» **Records for processing**:
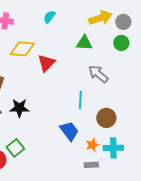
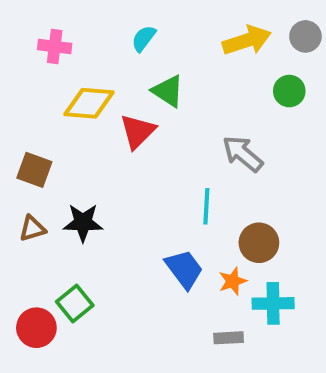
gray circle: (123, 22) -> (305, 36), moved
green triangle: (84, 43) -> (168, 91), moved, turned 30
orange star: (92, 145) -> (233, 281), moved

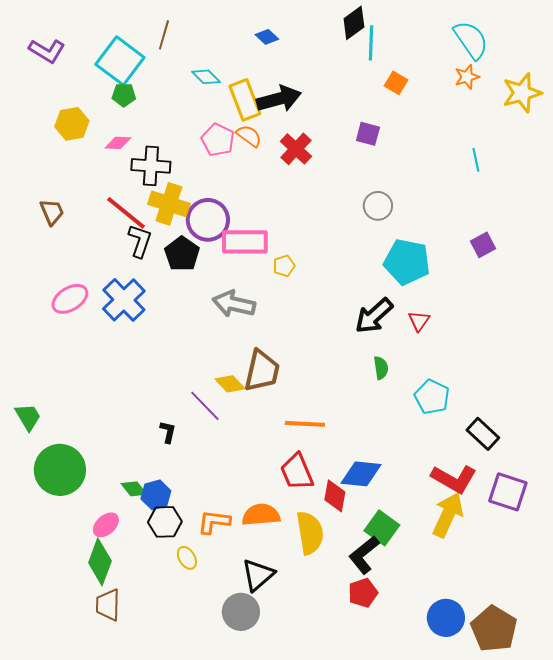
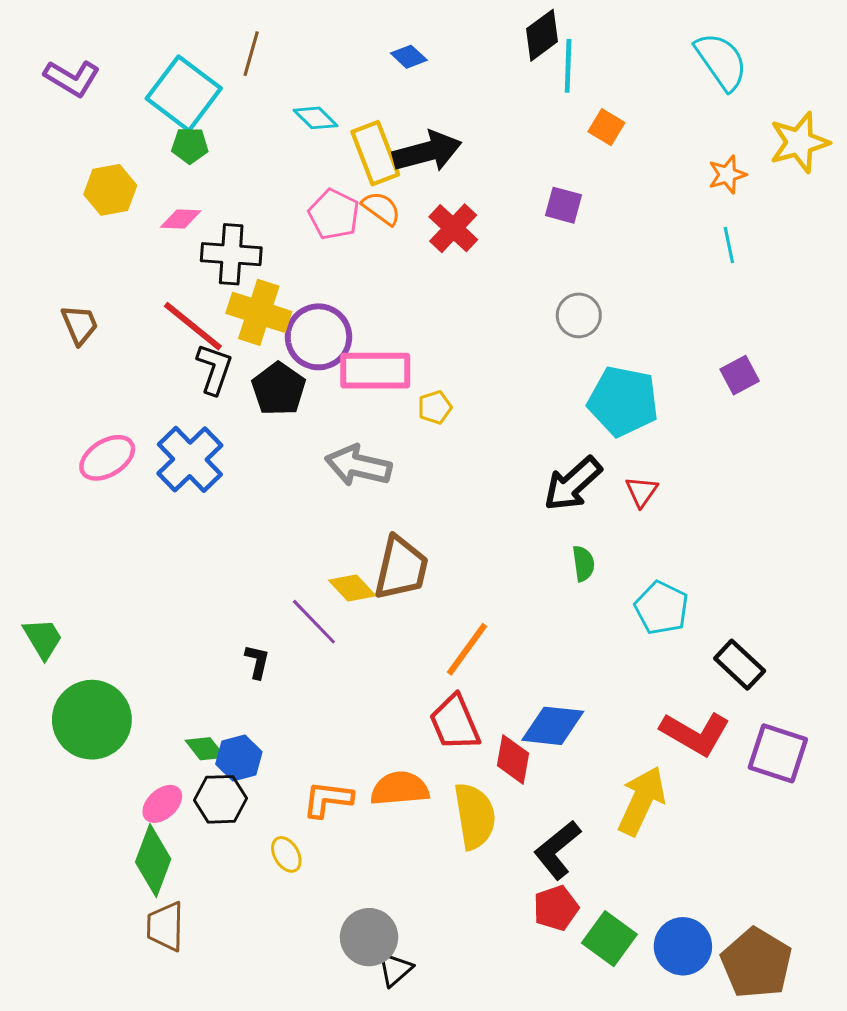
orange star: (467, 77) -> (727, 175), moved
orange line: (305, 424) -> (467, 649), turned -57
yellow arrow: (448, 515) -> (642, 801), moved
black hexagon: (165, 522) -> (220, 799), moved
green square: (382, 528) -> (609, 939), moved
black triangle: (258, 575) -> (395, 969), moved, size x0.7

» **Try it**: Pictures aside, every entry above must be repeated exactly.

» **Reply to the exercise**:
gray circle: (123, 22) -> (305, 36), moved
green triangle: (84, 43) -> (168, 91), moved, turned 30
orange star: (92, 145) -> (233, 281), moved

orange star: (467, 77) -> (727, 175), moved
orange line: (305, 424) -> (467, 649), turned -57
yellow arrow: (448, 515) -> (642, 801), moved
black hexagon: (165, 522) -> (220, 799), moved
green square: (382, 528) -> (609, 939), moved
black triangle: (258, 575) -> (395, 969), moved, size x0.7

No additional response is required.